» Exercise brief: As you reproduce every line below, keep it exactly as written and leave out the images.

§ §

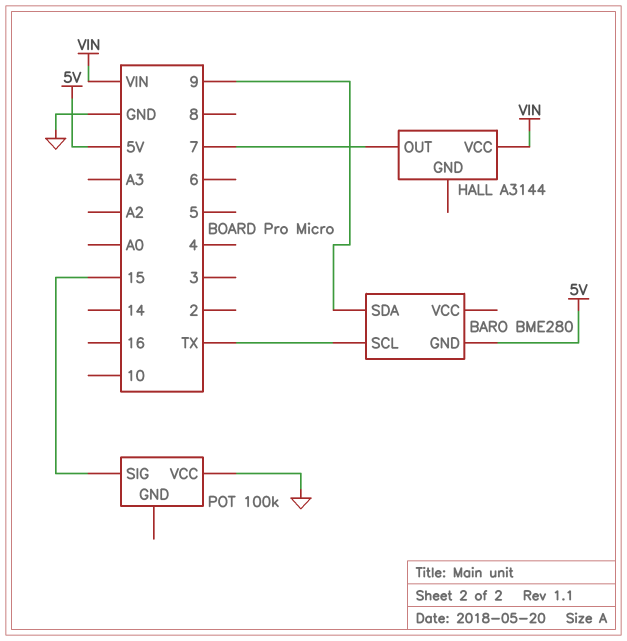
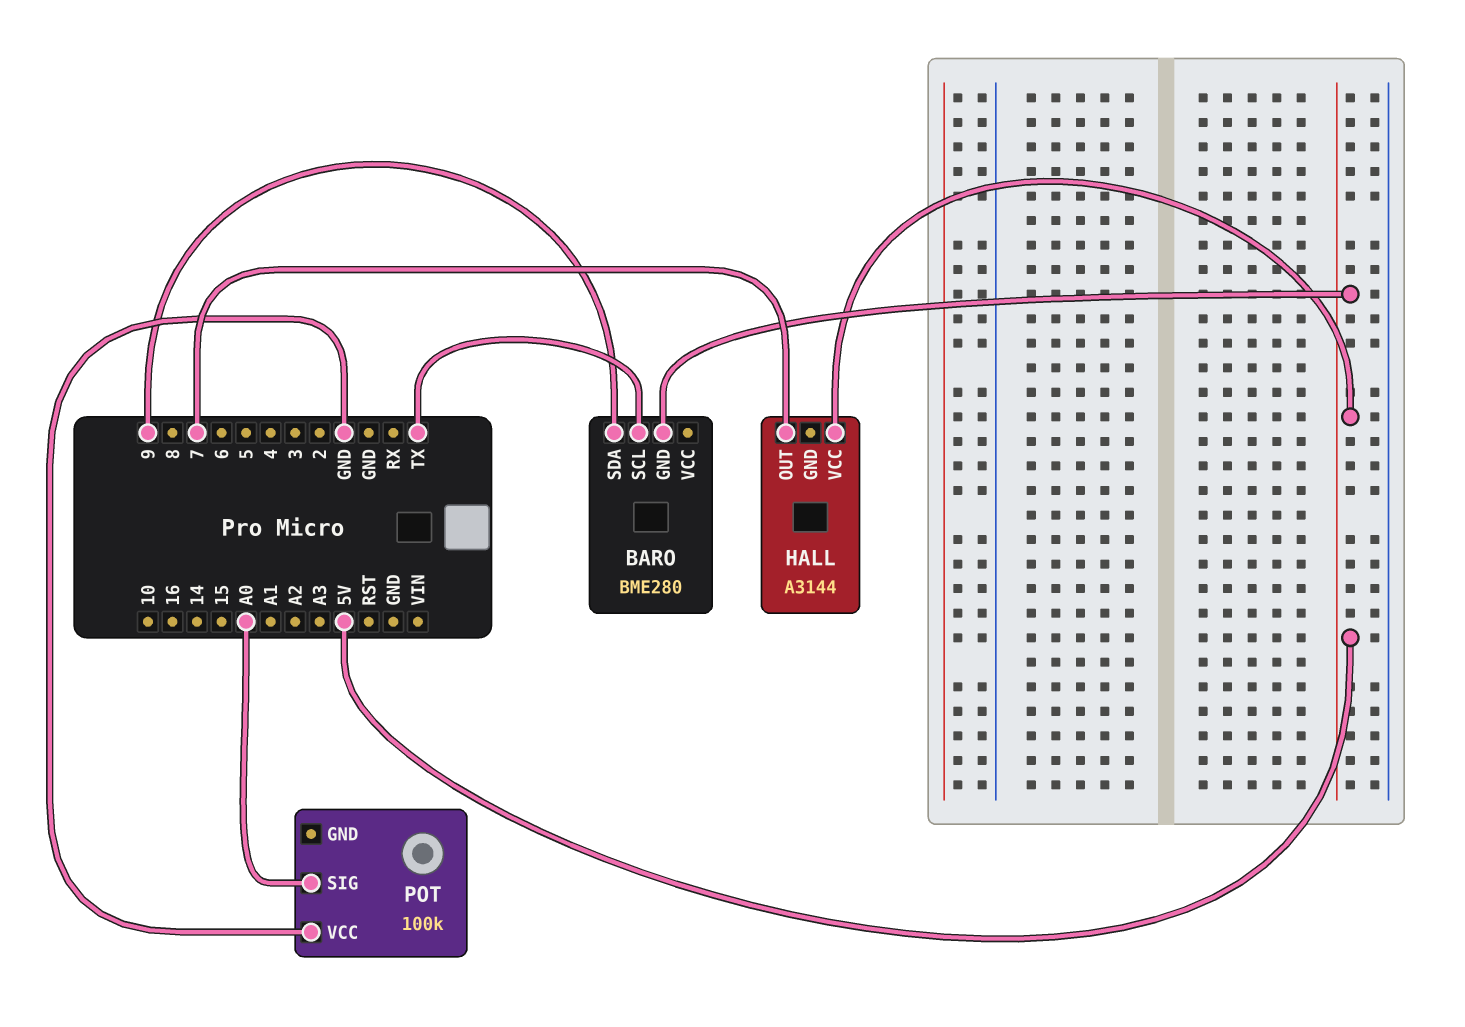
HALL pin VCC: VIN -> 5V
POT pin SIG: 15 -> A0

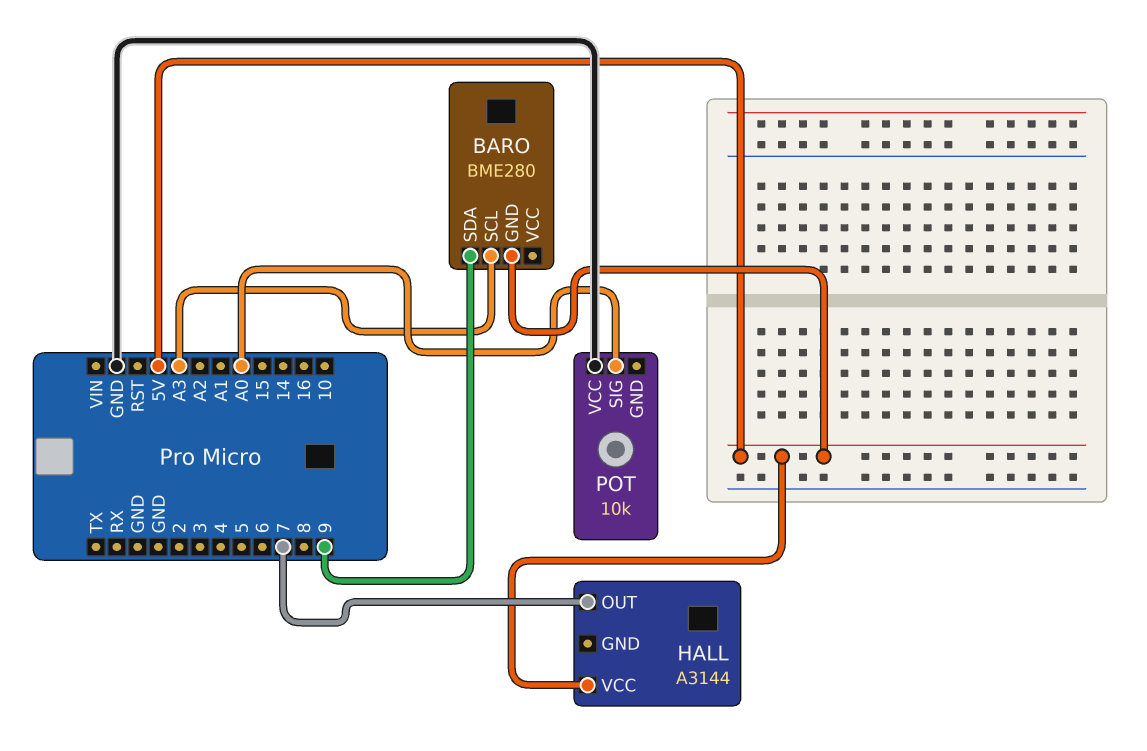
BARO pin SCL: TX -> A3
POT: 100k -> 10k

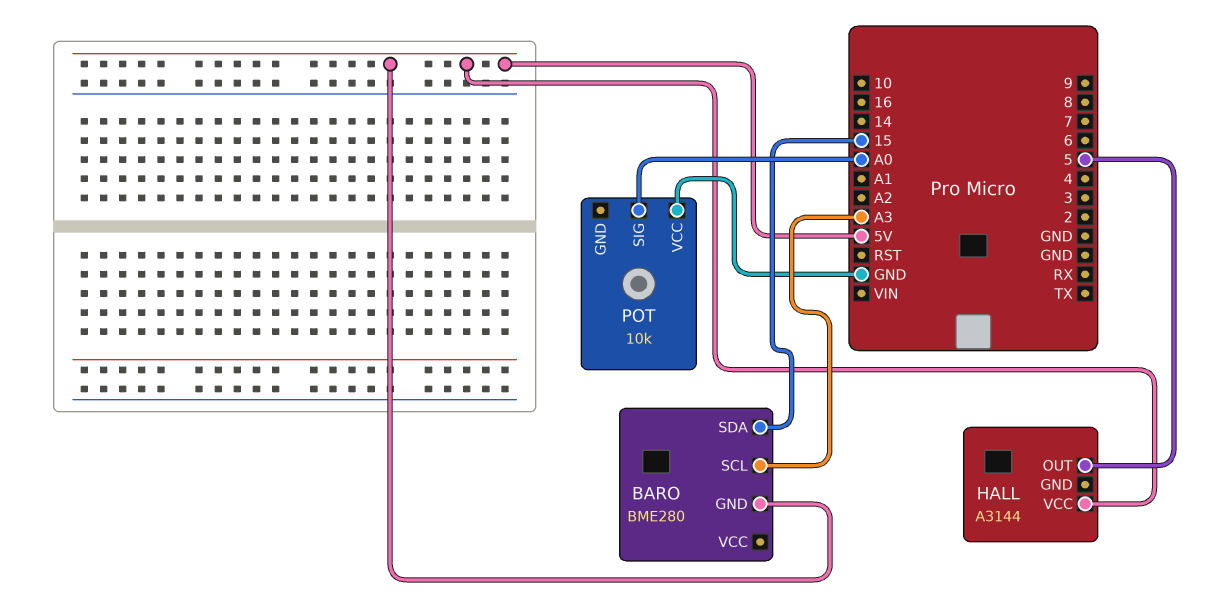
BARO pin SDA: 9 -> 15
HALL pin OUT: 7 -> 5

§ §

» Expected output:
HALL pin VCC: VIN -> 5V
POT pin SIG: 15 -> A0

BARO pin SCL: TX -> A3
POT: 100k -> 10k

BARO pin SDA: 9 -> 15
HALL pin OUT: 7 -> 5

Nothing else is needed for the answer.